Exercise aim: Within the material below, how many lines contain the word "RADIO"? Give that number only.

Recorded data:
·····

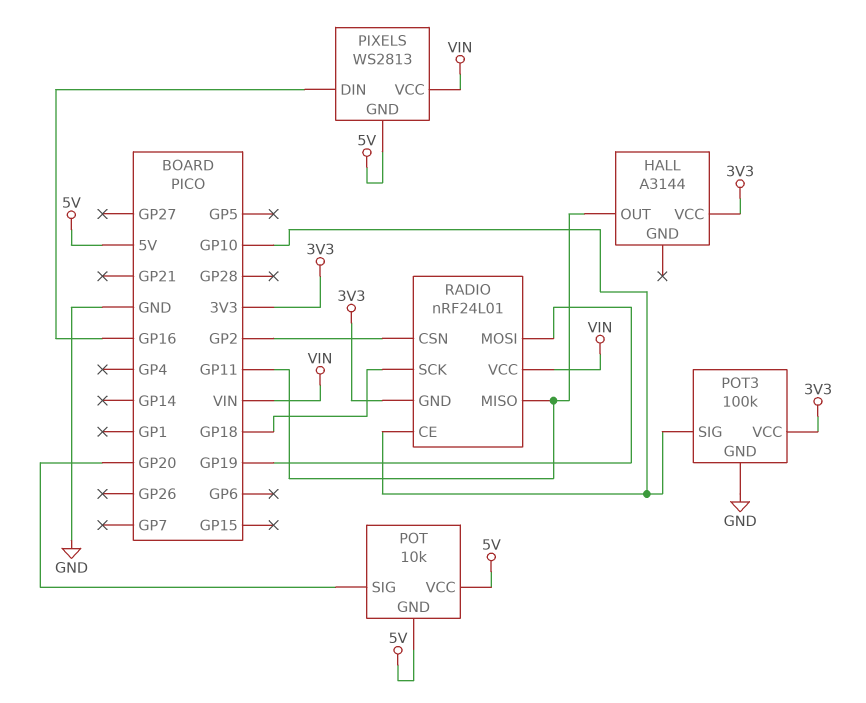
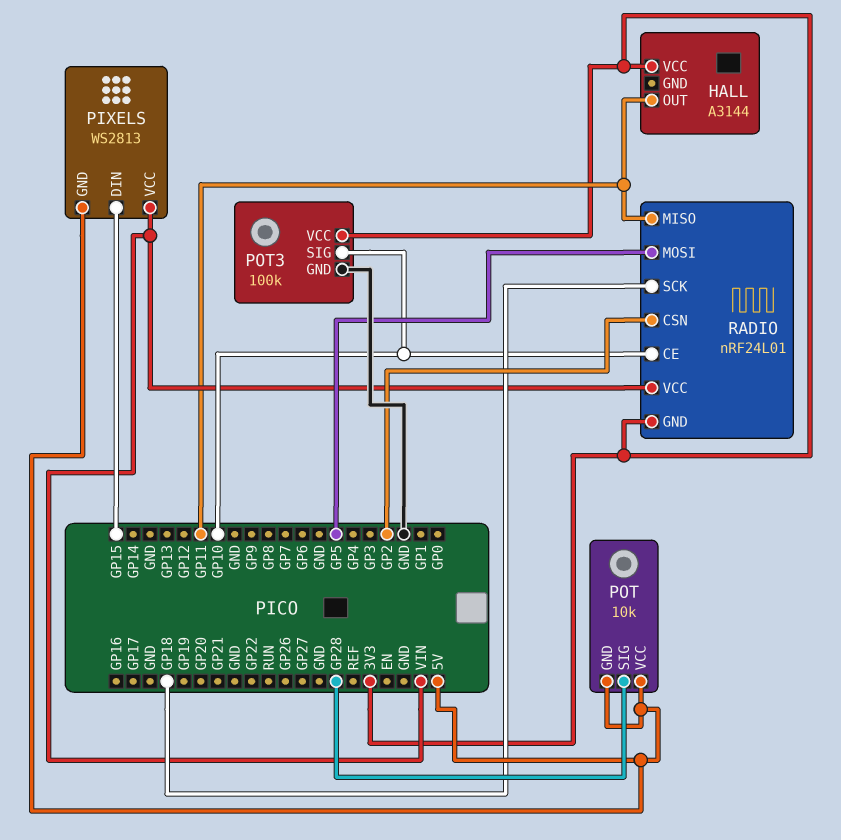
PIXELS pin DIN: GP16 -> GP15
POT pin SIG: GP20 -> GP28
RADIO pin MOSI: GP19 -> GP5

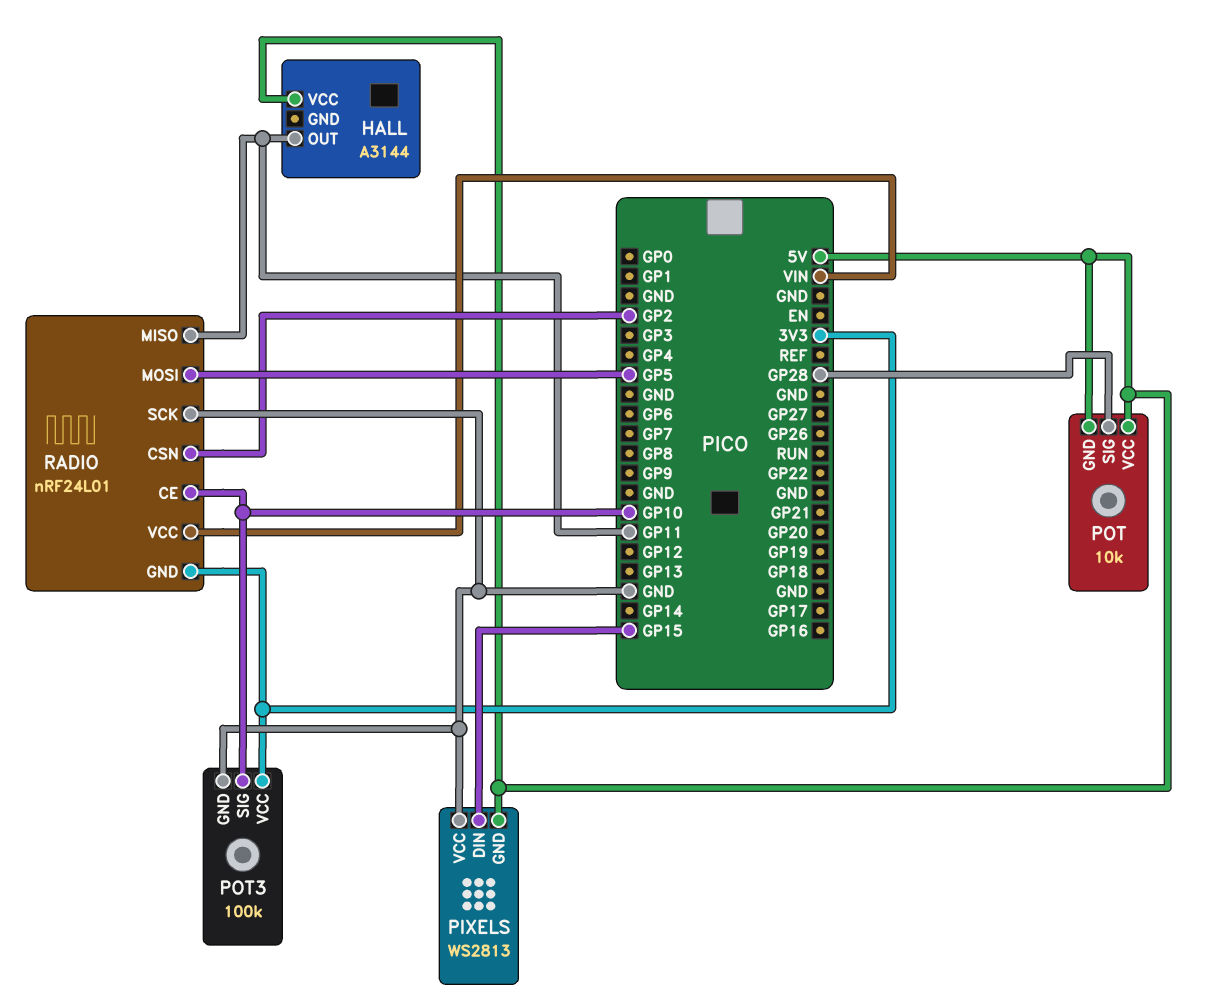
HALL pin VCC: 3V3 -> 5V
PIXELS pin VCC: VIN -> GND
RADIO pin SCK: GP18 -> GND

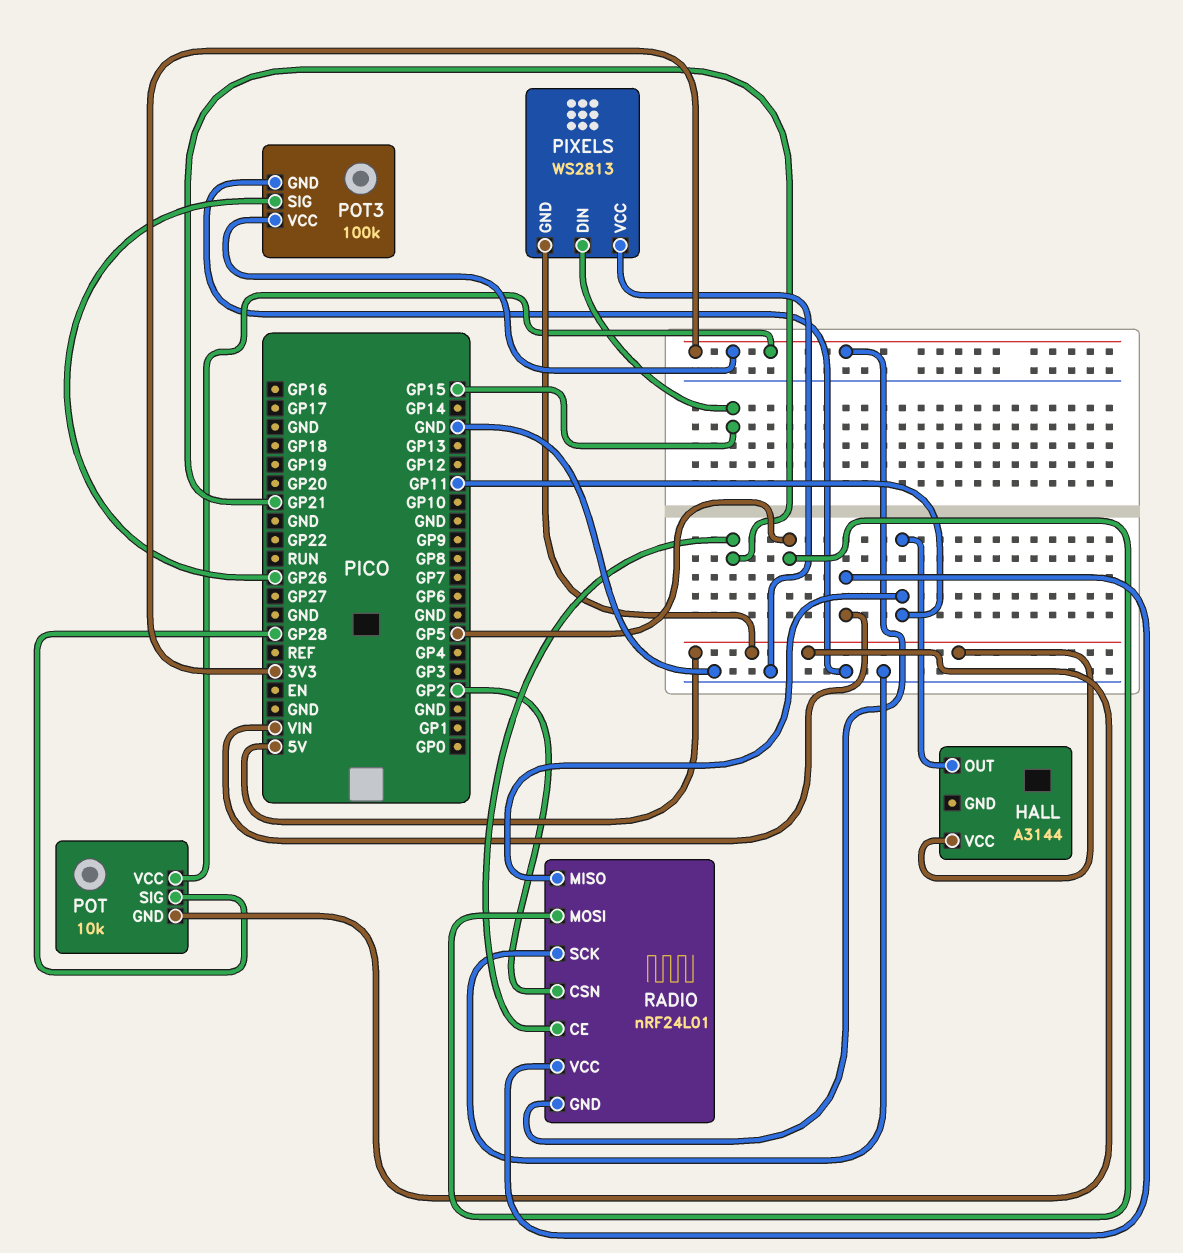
POT pin VCC: 5V -> 3V3
POT3 pin SIG: GP10 -> GP26
RADIO pin CE: GP10 -> GP21

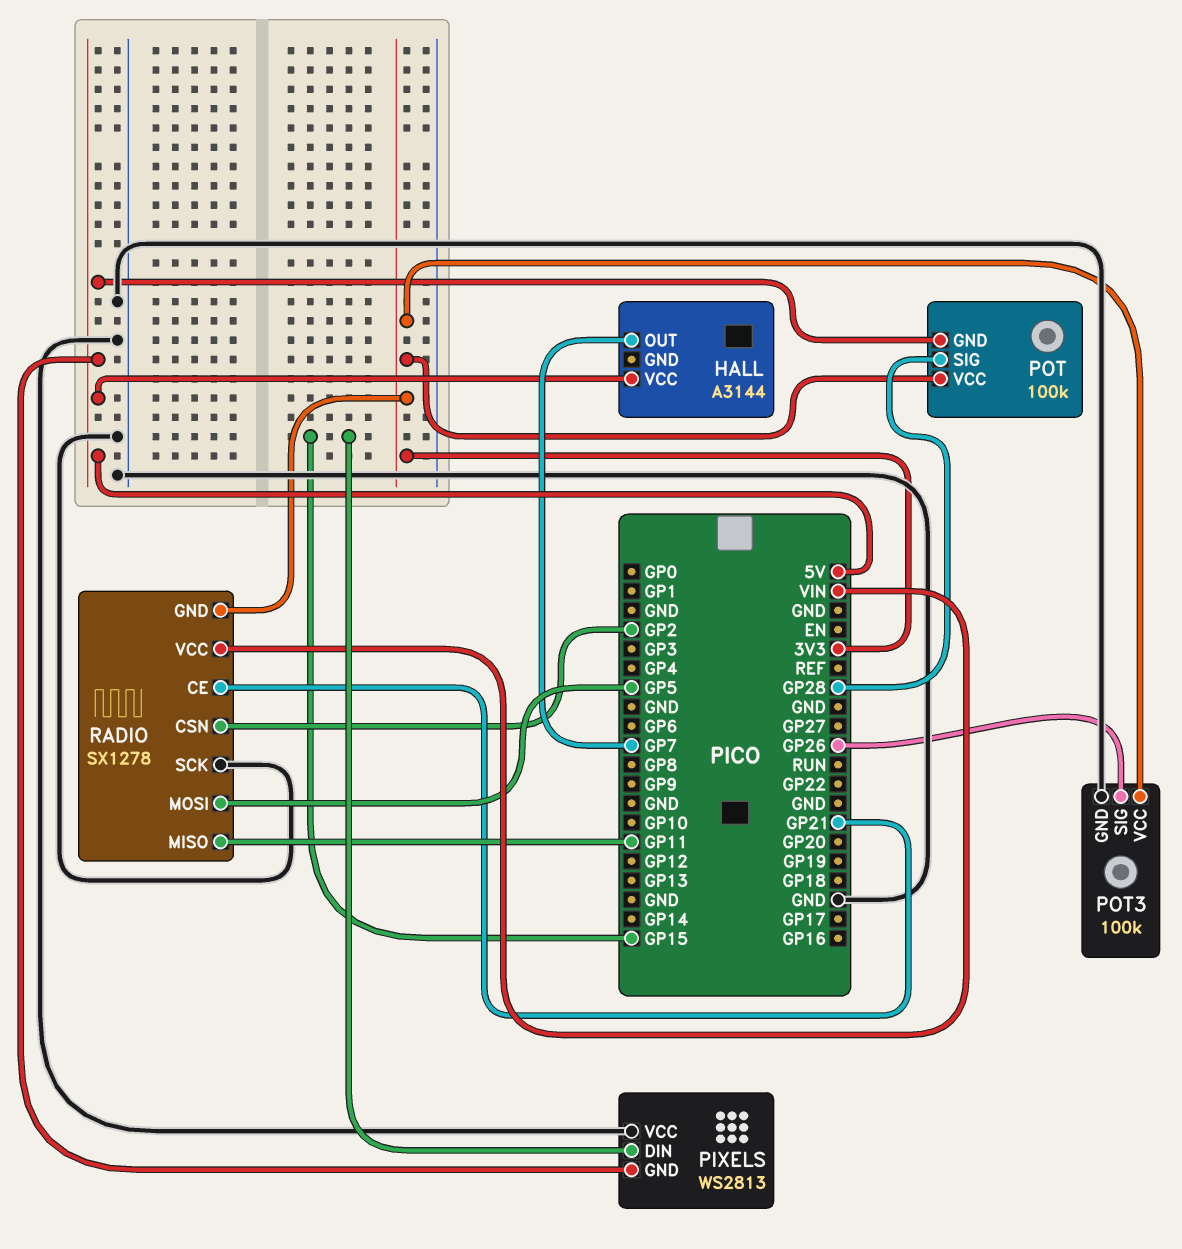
HALL pin OUT: GP11 -> GP7
POT: 10k -> 100k
RADIO: nRF24L01 -> SX1278

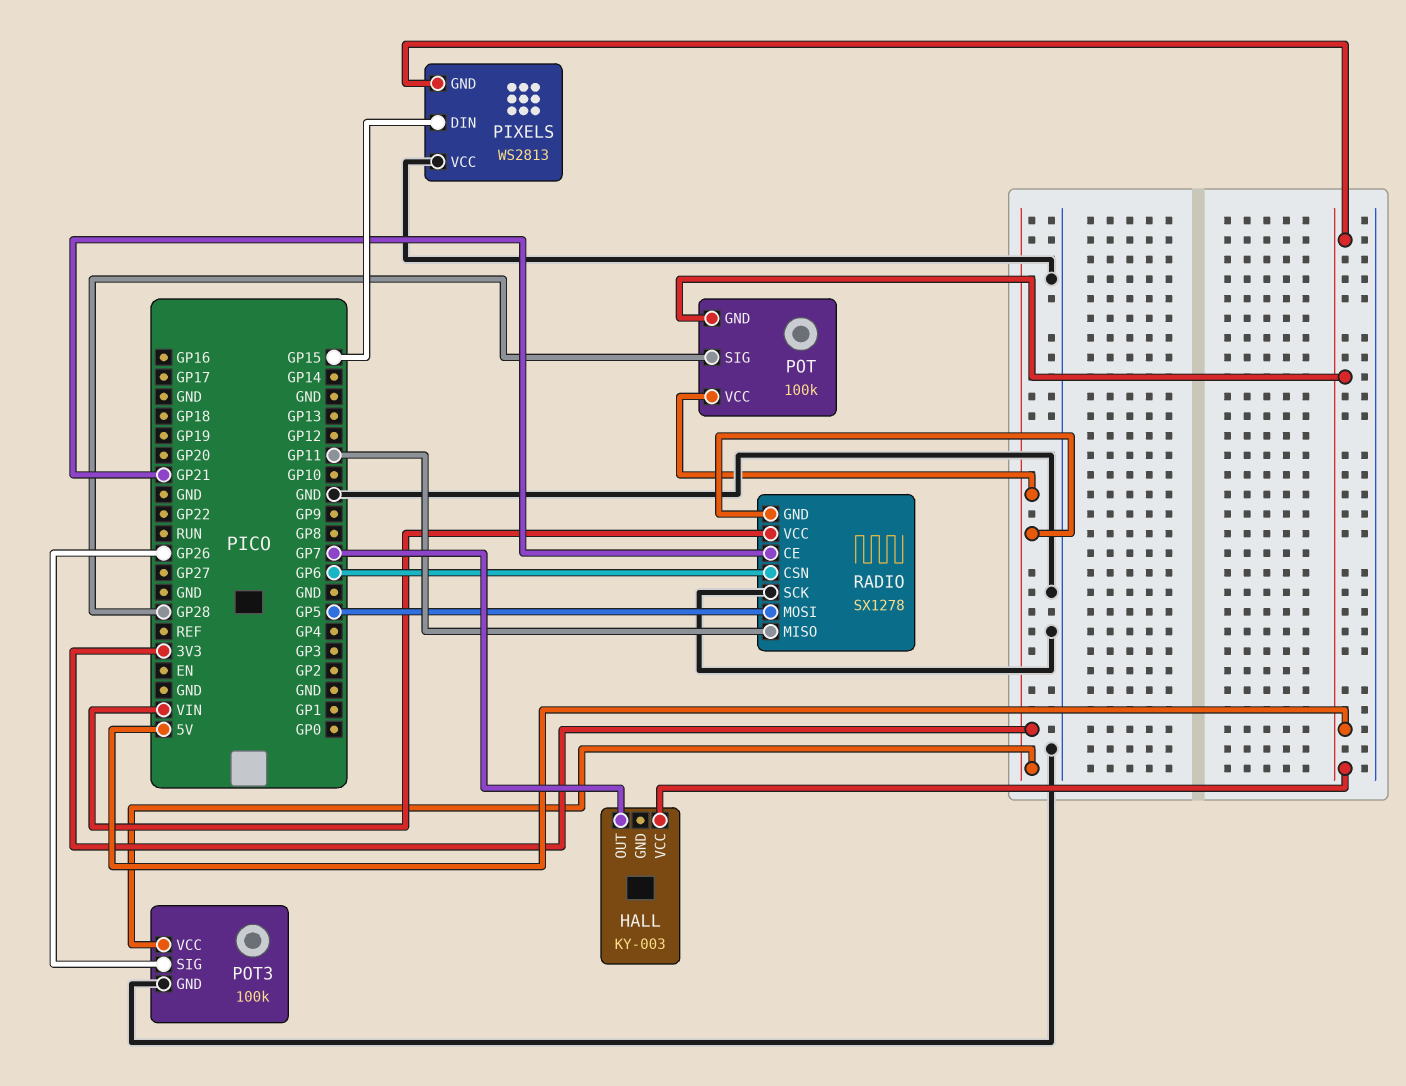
HALL: A3144 -> KY-003
RADIO pin CSN: GP2 -> GP6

·····

Worked solution: 5